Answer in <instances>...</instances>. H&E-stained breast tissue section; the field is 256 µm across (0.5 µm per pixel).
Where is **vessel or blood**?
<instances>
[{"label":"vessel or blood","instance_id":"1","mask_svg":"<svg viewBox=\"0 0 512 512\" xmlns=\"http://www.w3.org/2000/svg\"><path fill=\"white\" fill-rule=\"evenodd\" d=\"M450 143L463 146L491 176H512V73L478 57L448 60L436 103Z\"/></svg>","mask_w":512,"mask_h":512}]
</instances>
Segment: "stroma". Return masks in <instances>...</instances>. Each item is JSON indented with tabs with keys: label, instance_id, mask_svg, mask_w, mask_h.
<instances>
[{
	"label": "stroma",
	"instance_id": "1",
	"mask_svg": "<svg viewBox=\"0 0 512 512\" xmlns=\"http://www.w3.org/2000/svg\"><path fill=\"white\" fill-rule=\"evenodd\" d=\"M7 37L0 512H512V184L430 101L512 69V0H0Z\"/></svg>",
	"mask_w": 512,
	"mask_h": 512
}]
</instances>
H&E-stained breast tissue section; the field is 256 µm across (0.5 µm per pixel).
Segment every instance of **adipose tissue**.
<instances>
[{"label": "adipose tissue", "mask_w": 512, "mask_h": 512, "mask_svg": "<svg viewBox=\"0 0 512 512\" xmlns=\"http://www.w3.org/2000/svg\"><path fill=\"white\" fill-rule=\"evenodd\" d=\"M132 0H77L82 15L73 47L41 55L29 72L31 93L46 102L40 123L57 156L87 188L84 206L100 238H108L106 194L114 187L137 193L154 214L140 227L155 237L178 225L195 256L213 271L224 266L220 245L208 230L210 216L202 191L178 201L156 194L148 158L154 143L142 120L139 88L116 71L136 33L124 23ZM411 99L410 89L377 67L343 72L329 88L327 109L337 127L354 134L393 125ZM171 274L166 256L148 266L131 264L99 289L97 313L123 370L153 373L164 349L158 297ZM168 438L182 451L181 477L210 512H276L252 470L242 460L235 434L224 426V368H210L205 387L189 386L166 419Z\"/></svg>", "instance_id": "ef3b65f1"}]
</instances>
|---|
• [THE TASK]
Print back all the lines verbatim.

• [PROBLEM SOLUTION]
Answer in <instances>...</instances>. H&E-stained breast tissue section; the field is 256 µm across (0.5 µm per pixel).
Where is **vessel or blood**?
<instances>
[{"label":"vessel or blood","instance_id":"1","mask_svg":"<svg viewBox=\"0 0 512 512\" xmlns=\"http://www.w3.org/2000/svg\"><path fill=\"white\" fill-rule=\"evenodd\" d=\"M450 143L463 146L491 176H512V73L478 57L448 60L436 103Z\"/></svg>","mask_w":512,"mask_h":512}]
</instances>
Segment: "stroma". Return masks in <instances>...</instances>. Each item is JSON indented with tabs with keys: label, instance_id, mask_svg, mask_w, mask_h.
<instances>
[{
	"label": "stroma",
	"instance_id": "1",
	"mask_svg": "<svg viewBox=\"0 0 512 512\" xmlns=\"http://www.w3.org/2000/svg\"><path fill=\"white\" fill-rule=\"evenodd\" d=\"M7 37L0 512H512V184L430 101L512 69V0H0Z\"/></svg>",
	"mask_w": 512,
	"mask_h": 512
}]
</instances>
H&E-stained breast tissue section; the field is 256 µm across (0.5 µm per pixel).
Segment every instance of **adipose tissue**.
<instances>
[{"label": "adipose tissue", "mask_w": 512, "mask_h": 512, "mask_svg": "<svg viewBox=\"0 0 512 512\" xmlns=\"http://www.w3.org/2000/svg\"><path fill=\"white\" fill-rule=\"evenodd\" d=\"M132 0H77L82 15L73 47L41 55L29 72L31 93L46 102L40 123L57 156L87 188L84 206L100 238H108L106 194L114 187L137 193L154 214L140 227L155 237L178 225L195 256L213 271L224 266L220 245L208 230L210 216L202 191L178 201L156 194L148 158L154 143L142 120L139 88L116 71L136 33L124 23ZM411 99L410 89L377 67L343 72L329 88L327 109L337 127L354 134L393 125ZM171 274L166 256L148 266L131 264L99 289L97 313L123 370L153 373L164 349L158 297ZM168 438L182 451L181 477L210 512H276L252 470L242 460L235 434L224 426V368H210L205 387L189 386L166 419Z\"/></svg>", "instance_id": "ef3b65f1"}]
</instances>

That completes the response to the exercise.